### Task
Each entry is to be retyped without alteration, and no picture is to be included.

### Data in this exercise
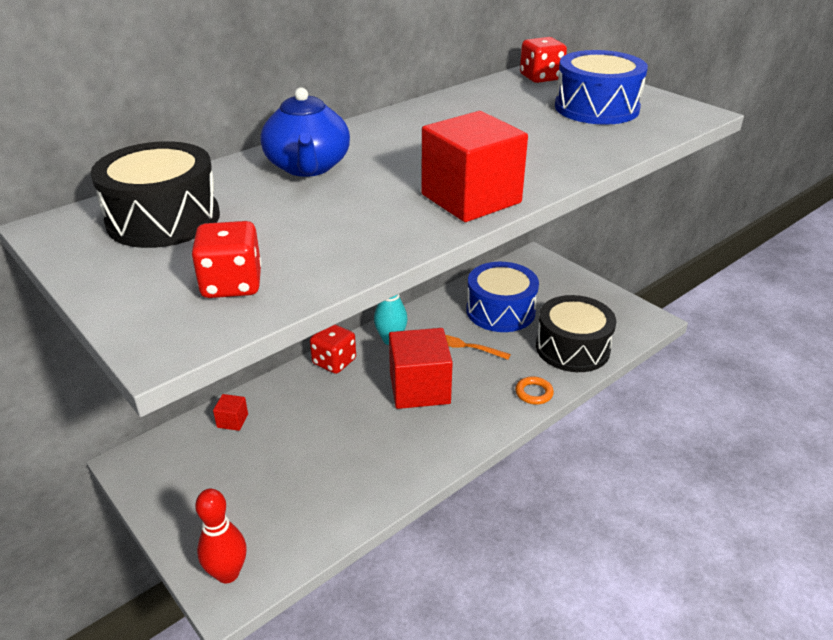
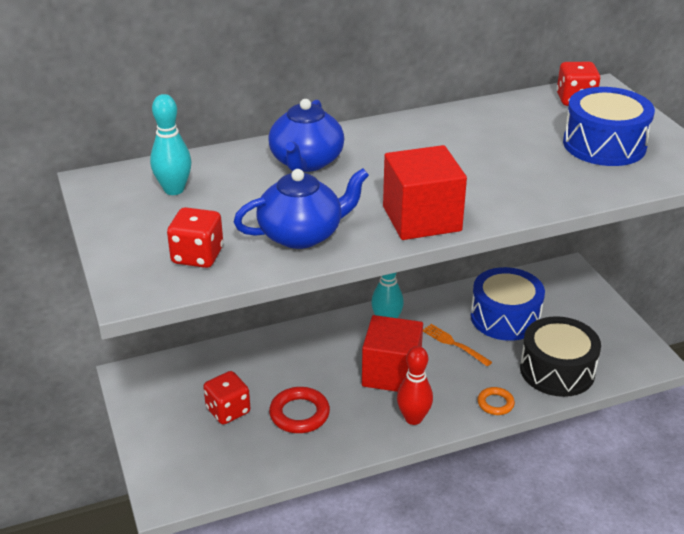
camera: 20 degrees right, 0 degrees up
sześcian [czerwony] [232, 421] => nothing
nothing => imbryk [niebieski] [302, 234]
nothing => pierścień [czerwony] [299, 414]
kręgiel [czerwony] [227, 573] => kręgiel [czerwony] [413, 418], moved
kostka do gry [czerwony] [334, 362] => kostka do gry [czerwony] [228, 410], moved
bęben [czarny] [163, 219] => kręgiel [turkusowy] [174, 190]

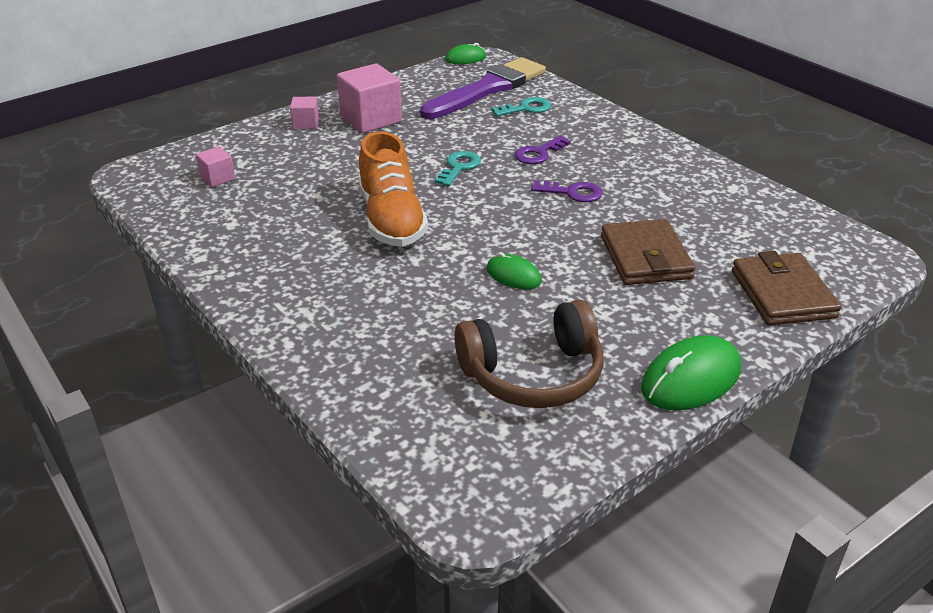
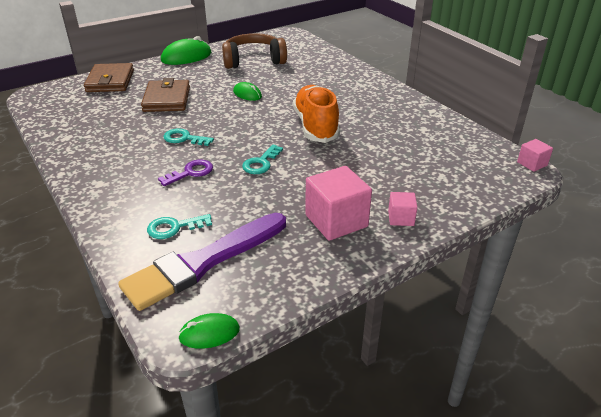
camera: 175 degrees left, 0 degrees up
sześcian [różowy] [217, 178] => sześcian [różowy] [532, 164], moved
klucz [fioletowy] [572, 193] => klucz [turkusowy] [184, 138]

### Problem solution
camera: 20 degrees right, 0 degrees up
sześcian [czerwony] [232, 421] => nothing
nothing => imbryk [niebieski] [302, 234]
nothing => pierścień [czerwony] [299, 414]
kręgiel [czerwony] [227, 573] => kręgiel [czerwony] [413, 418], moved
kostka do gry [czerwony] [334, 362] => kostka do gry [czerwony] [228, 410], moved
bęben [czarny] [163, 219] => kręgiel [turkusowy] [174, 190]

camera: 175 degrees left, 0 degrees up
sześcian [różowy] [217, 178] => sześcian [różowy] [532, 164], moved
klucz [fioletowy] [572, 193] => klucz [turkusowy] [184, 138]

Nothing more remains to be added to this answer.